» Written problem: Reproduce the material below, replacing "zero-indexed" with "0-based" wherever it occurs and leaving everything else unchanged. Omit the pictures from your answer.
______
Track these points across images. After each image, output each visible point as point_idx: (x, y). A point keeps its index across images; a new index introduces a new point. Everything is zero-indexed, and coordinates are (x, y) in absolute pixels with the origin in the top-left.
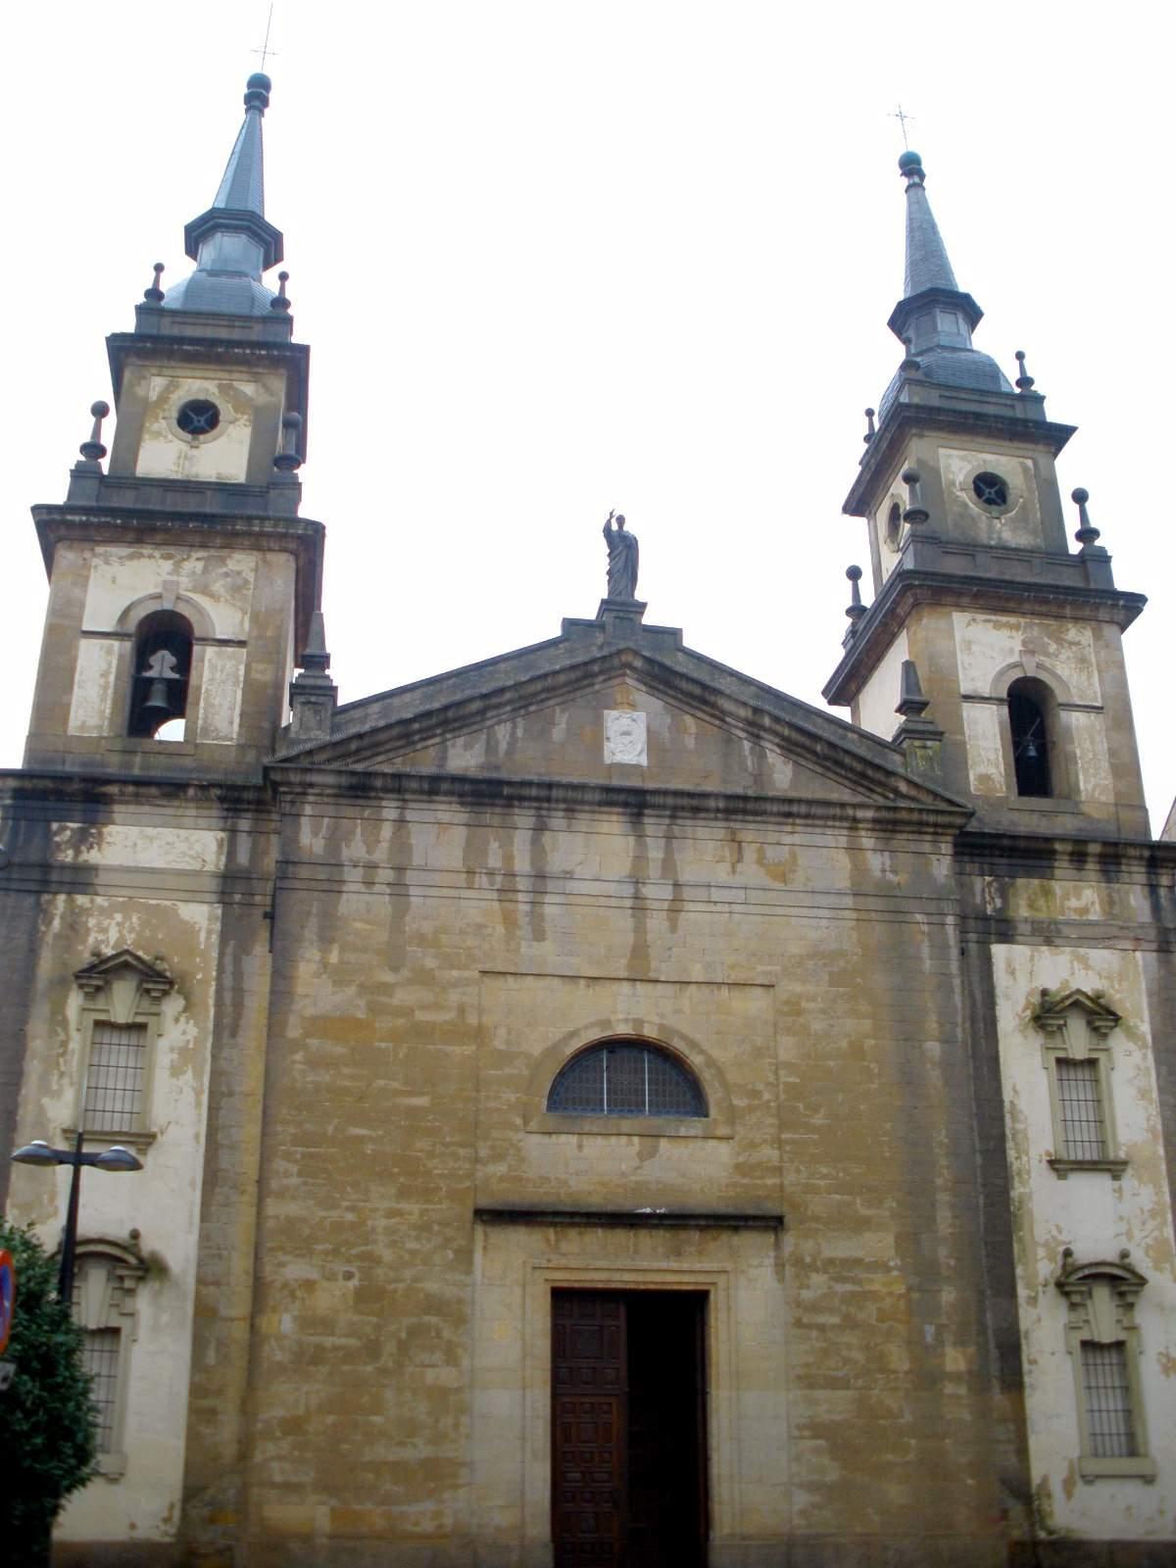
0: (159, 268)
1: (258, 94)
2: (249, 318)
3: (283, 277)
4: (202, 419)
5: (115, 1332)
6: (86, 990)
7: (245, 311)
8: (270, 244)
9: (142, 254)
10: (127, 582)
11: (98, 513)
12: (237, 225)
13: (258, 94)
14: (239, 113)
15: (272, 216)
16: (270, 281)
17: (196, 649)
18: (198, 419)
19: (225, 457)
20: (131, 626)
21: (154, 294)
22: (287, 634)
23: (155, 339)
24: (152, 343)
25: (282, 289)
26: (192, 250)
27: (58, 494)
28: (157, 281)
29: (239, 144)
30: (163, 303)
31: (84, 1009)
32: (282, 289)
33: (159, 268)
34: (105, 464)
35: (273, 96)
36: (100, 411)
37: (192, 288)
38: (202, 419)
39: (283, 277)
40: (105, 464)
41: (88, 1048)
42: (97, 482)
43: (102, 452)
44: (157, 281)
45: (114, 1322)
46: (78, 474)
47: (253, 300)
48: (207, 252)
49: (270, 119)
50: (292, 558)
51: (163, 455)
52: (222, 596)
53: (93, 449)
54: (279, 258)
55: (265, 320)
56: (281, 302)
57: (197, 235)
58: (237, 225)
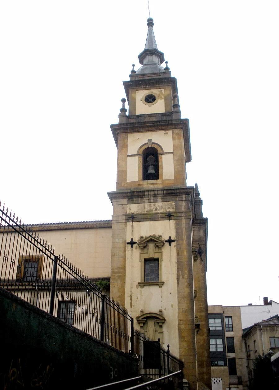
______
» Full output:
Track these points across images. After each image, output each visible point as point_idx: (x, y). A point keeps its index across images; a new index introduces a new point. Everything is 0-based, and coordinates are (x, y) in absolute pixels with the origin in the top-left.
0: (159, 268)
1: (258, 94)
2: (249, 318)
3: (283, 277)
4: (202, 419)
5: (115, 1332)
6: (86, 990)
7: (245, 311)
8: (270, 244)
9: (142, 254)
10: (127, 582)
11: (98, 513)
12: (237, 225)
13: (258, 94)
14: (239, 113)
15: (272, 216)
16: (270, 281)
17: (196, 649)
18: (198, 419)
19: (225, 457)
20: (131, 626)
21: (154, 294)
22: (287, 634)
23: (155, 339)
24: (152, 343)
25: (282, 289)
26: (192, 250)
27: (58, 494)
28: (157, 281)
29: (239, 144)
30: (163, 303)
31: (84, 1009)
32: (282, 289)
33: (159, 268)
34: (105, 464)
35: (273, 96)
36: (100, 411)
37: (192, 288)
38: (202, 419)
39: (283, 277)
40: (105, 464)
41: (88, 1048)
42: (97, 482)
43: (102, 452)
44: (157, 281)
45: (114, 1322)
46: (78, 474)
47: (253, 300)
48: (207, 252)
49: (270, 119)
50: (292, 558)
51: (163, 455)
52: (222, 596)
53: (93, 449)
54: (279, 258)
55: (265, 320)
56: (281, 302)
57: (197, 235)
58: (237, 225)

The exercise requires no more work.